▸ **Data excerpts**:
....

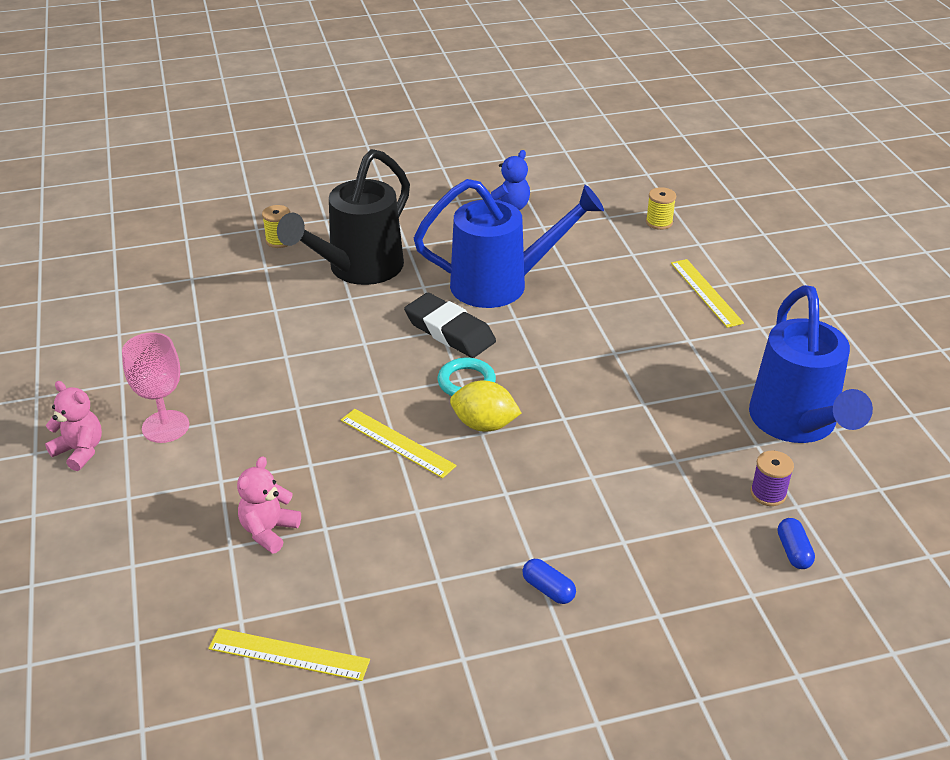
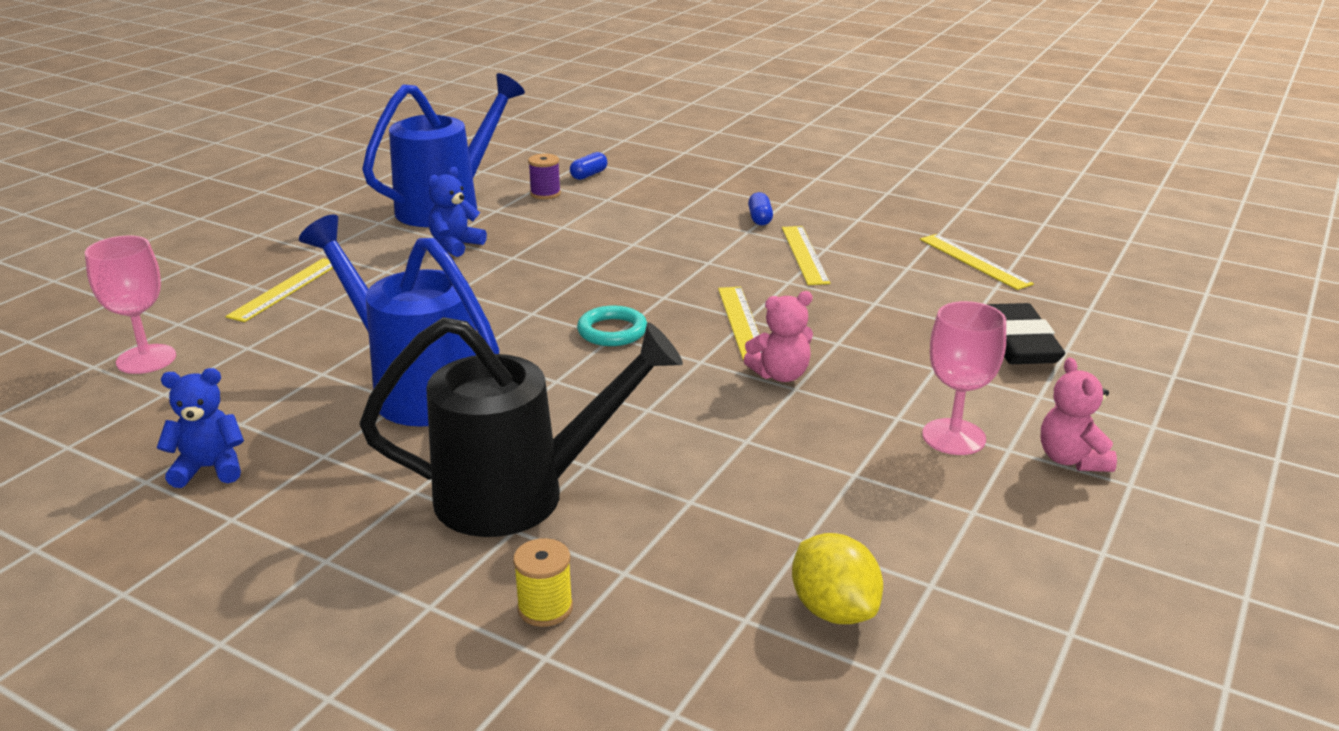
camera: 135 degrees left, 10 degrees down
(269, 531) = (924, 320): pink teddy bear -> pink teddy bear (780, 375)
(444, 557) = (805, 254): none -> yellow ruler
(449, 331) = (549, 375): black eraser -> black eraser (1018, 342)
(484, 425) = (652, 300): yellow lemon -> yellow lemon (833, 610)
(659, 222) = (146, 359): yellow spool -> pink goblet
(699, 388) = (455, 245): none -> blue teddy bear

....

▸ **Task statement**:
Of the records above, copy each line that includes "teddy".

▸ **Result of the exercise**:
(269, 531) = (924, 320): pink teddy bear -> pink teddy bear (780, 375)
(699, 388) = (455, 245): none -> blue teddy bear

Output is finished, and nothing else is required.